What is required
Look through the records below for the line holding "camera: 105 degrees left, 0 degrees up". Write it out exactly, with each following line through the line holding "(504, 330) = (557, 166): black".

Study material

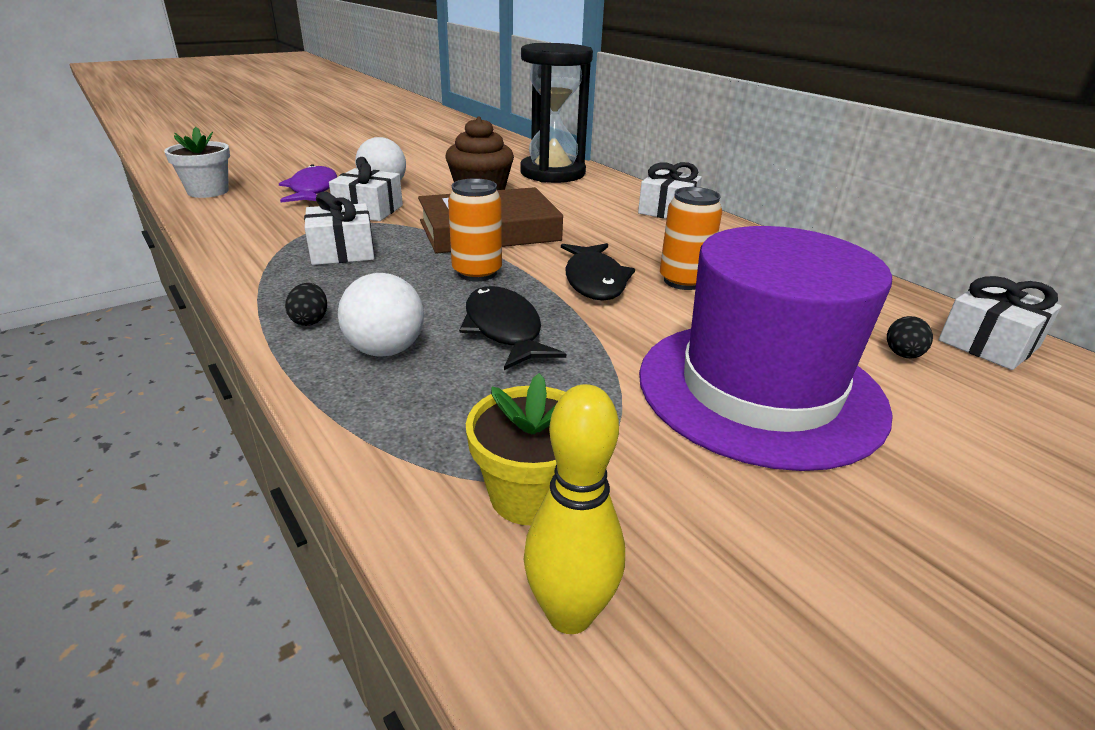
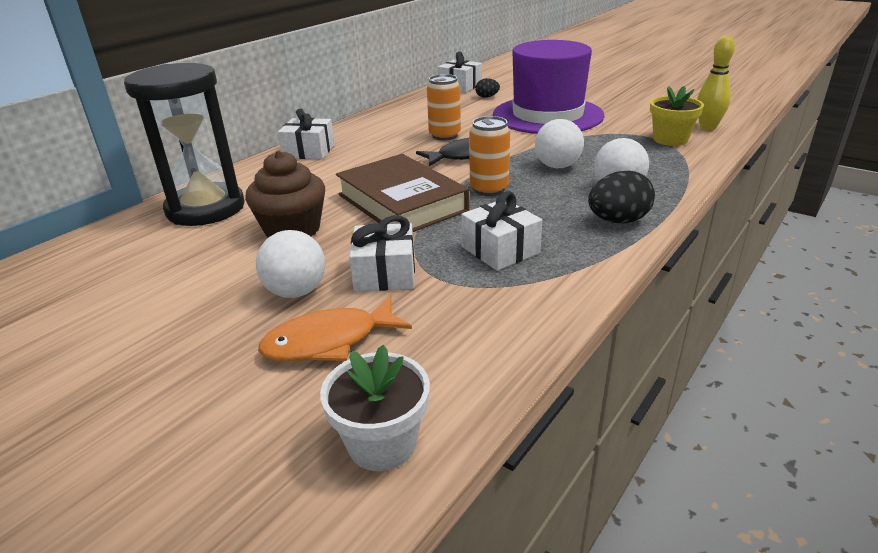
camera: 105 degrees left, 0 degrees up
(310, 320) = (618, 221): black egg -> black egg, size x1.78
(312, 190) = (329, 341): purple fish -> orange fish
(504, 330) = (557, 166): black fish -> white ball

* * *

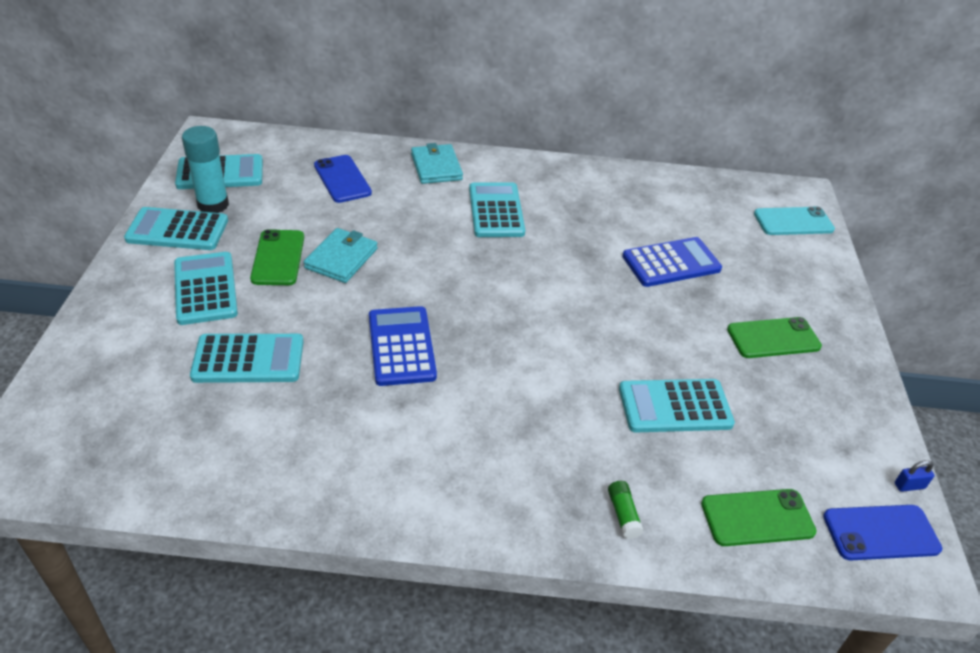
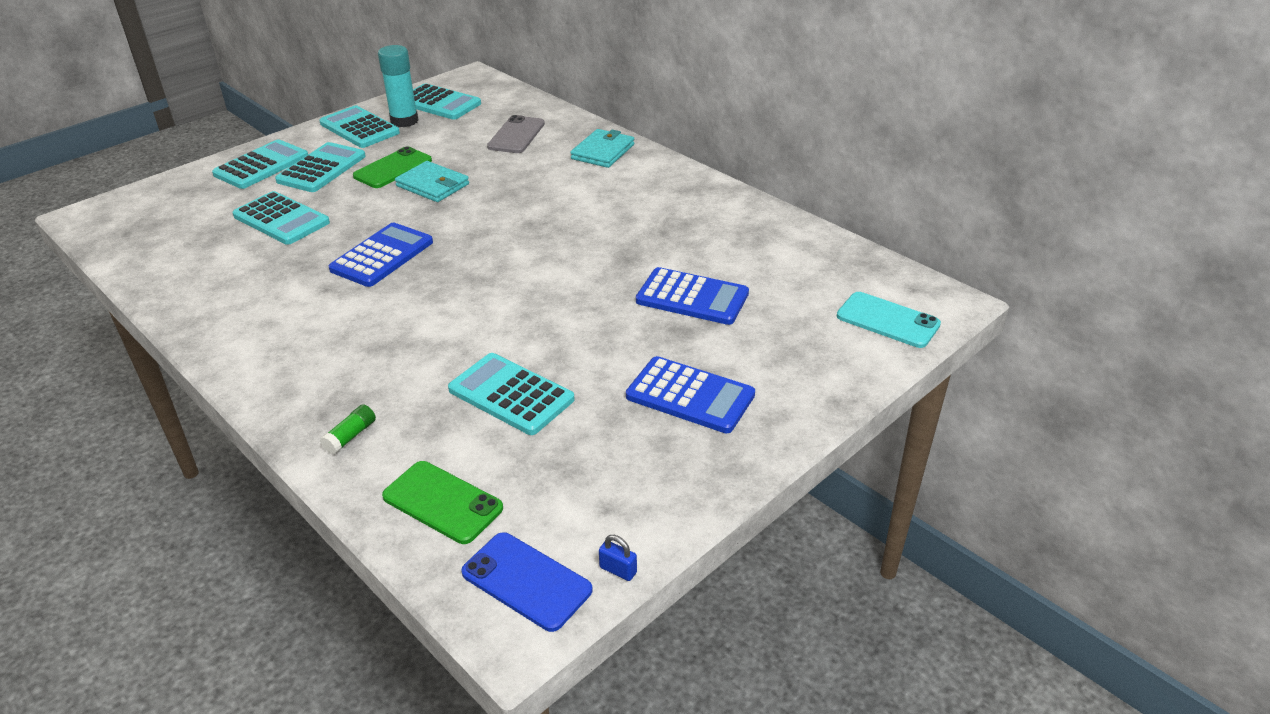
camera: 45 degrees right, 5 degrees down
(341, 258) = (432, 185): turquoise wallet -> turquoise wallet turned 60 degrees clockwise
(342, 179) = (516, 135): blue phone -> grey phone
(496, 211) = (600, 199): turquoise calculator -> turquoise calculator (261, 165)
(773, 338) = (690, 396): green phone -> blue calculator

The completed task
camera: 105 degrees left, 0 degrees up
(310, 320) = (618, 221): black egg -> black egg, size x1.78
(312, 190) = (329, 341): purple fish -> orange fish
(504, 330) = (557, 166): black fish -> white ball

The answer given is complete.